[Object state change records]
┌────────

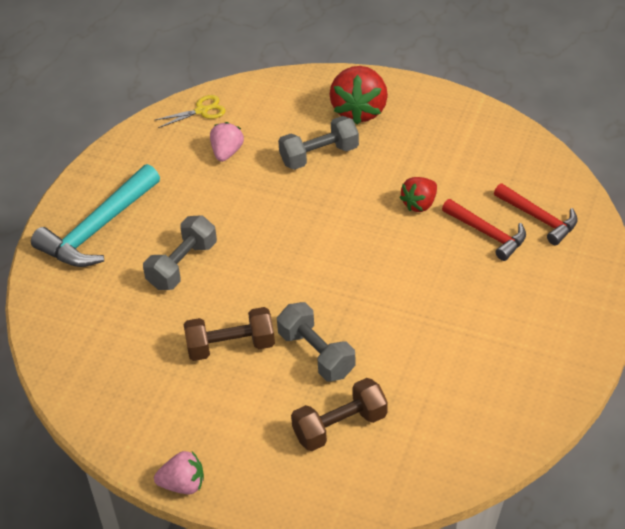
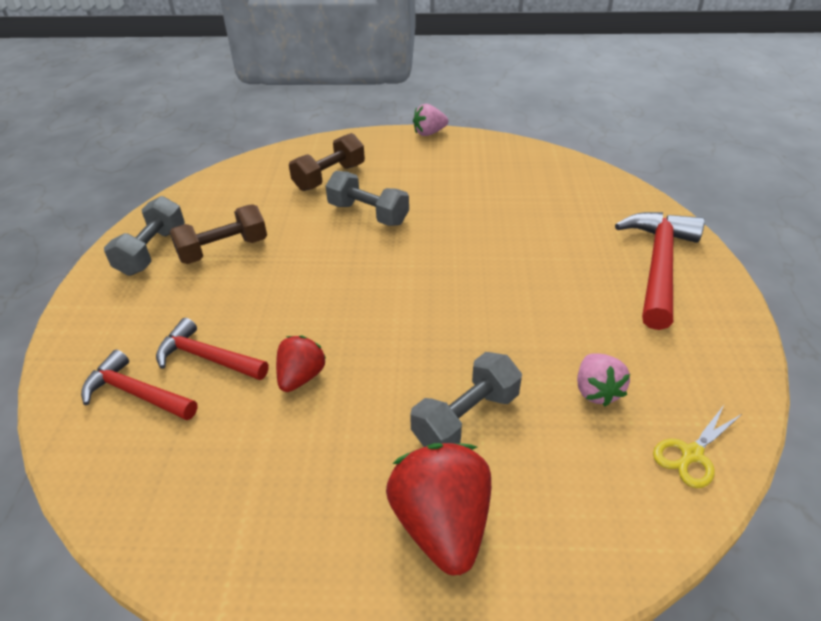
camera: 160 degrees right, 5 degrees down
turquoise hammer [31,164,160,267] -> red hammer [615,212,705,330]
grey dumbbell [143,215,217,290] -> grey dumbbell moved to [104,196,185,276]
brown dumbbell [184,307,275,361] -> brown dumbbell moved to [169,205,267,264]

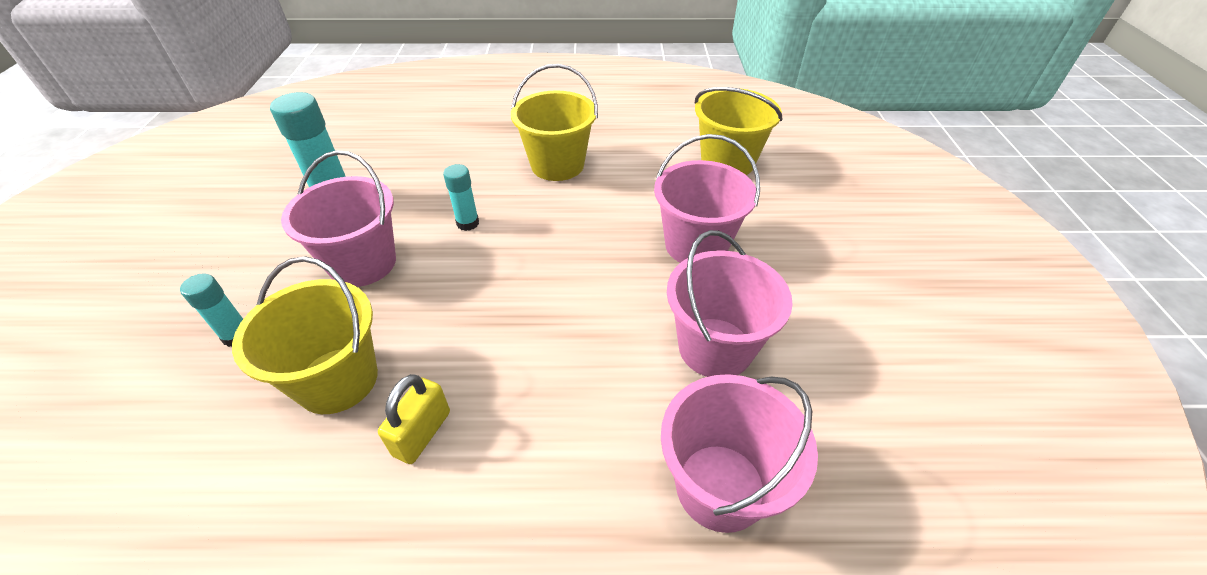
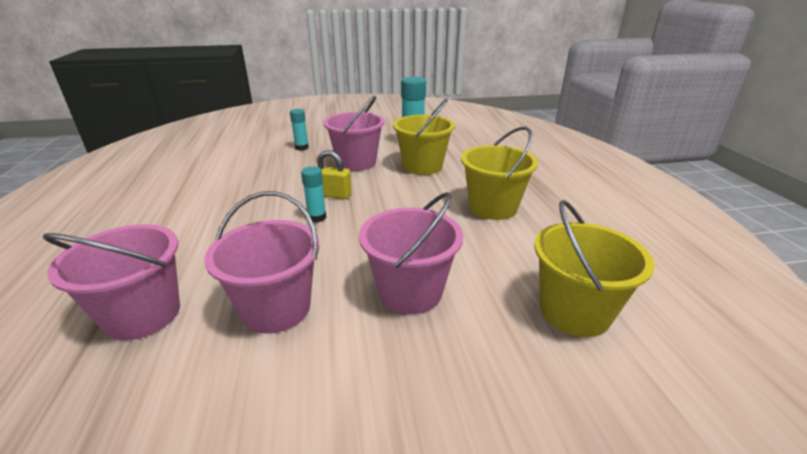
camera: 80 degrees right, 15 degrees down
yellow bucket [232,256,378,414] -> yellow bucket moved to [393,99,455,175]
yellow padlock [378,374,450,464] -> yellow padlock moved to [316,150,352,199]
turquoise glue stick [443,164,479,231] -> turquoise glue stick moved to [301,166,326,223]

└────────

▶ [Exercise directions]:
Exclude the pictures, and output exactly the lines from the one with "grey dumbbell [143,215,217,290]" through the last line of the records, both included.

▶ [Result of the task]:
grey dumbbell [143,215,217,290] -> grey dumbbell moved to [104,196,185,276]
brown dumbbell [184,307,275,361] -> brown dumbbell moved to [169,205,267,264]

camera: 80 degrees right, 15 degrees down
yellow bucket [232,256,378,414] -> yellow bucket moved to [393,99,455,175]
yellow padlock [378,374,450,464] -> yellow padlock moved to [316,150,352,199]
turquoise glue stick [443,164,479,231] -> turquoise glue stick moved to [301,166,326,223]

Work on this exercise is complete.